▶ **WORK TO COMPLETE**: Set down the full listing below word for word; pictures stay out of the copy.

BEGIN SUPPLIED MATERIAL

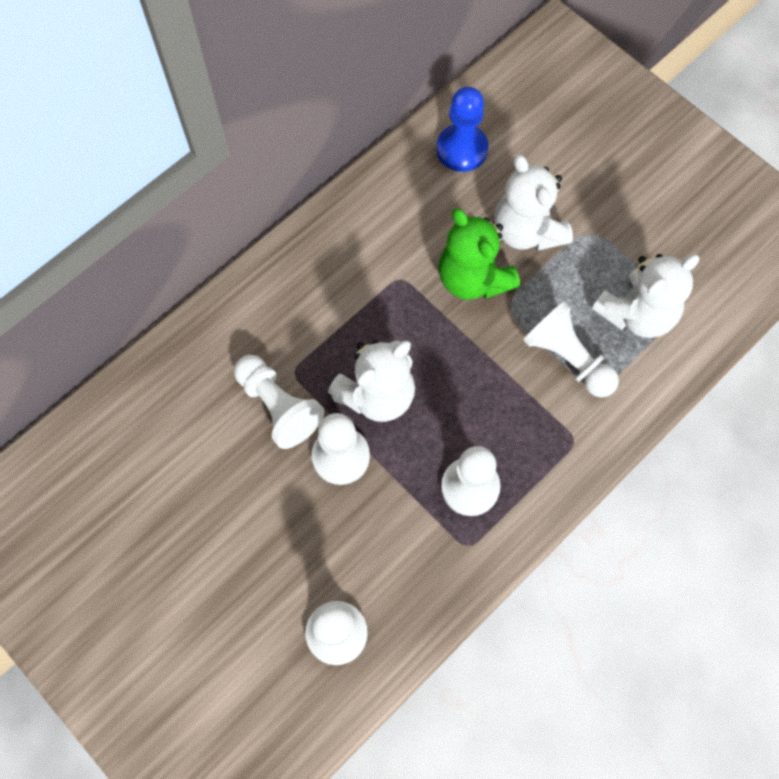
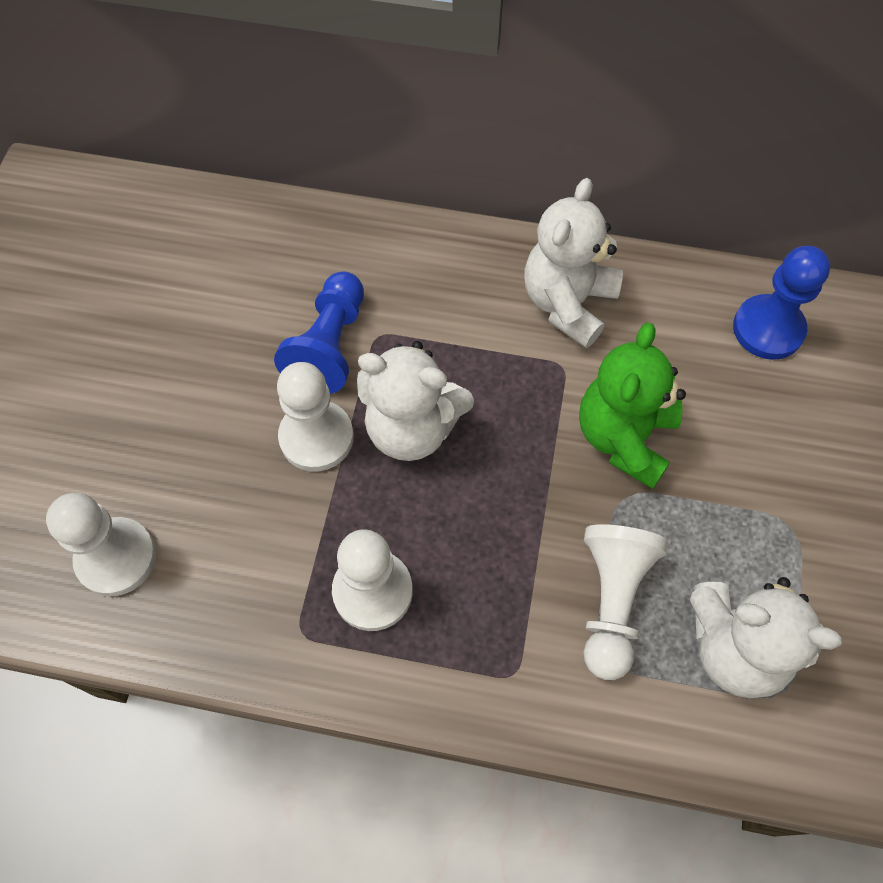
camera: 55 degrees right, 5 degrees down
(278, 407) = (330, 346): white pawn -> blue pawn
(527, 231) = (731, 456): white teddy bear -> white teddy bear (567, 303)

END SUPPLIED MATERIAL

▶ **ANSWER BOX**:
camera: 55 degrees right, 5 degrees down
(278, 407) = (330, 346): white pawn -> blue pawn
(527, 231) = (731, 456): white teddy bear -> white teddy bear (567, 303)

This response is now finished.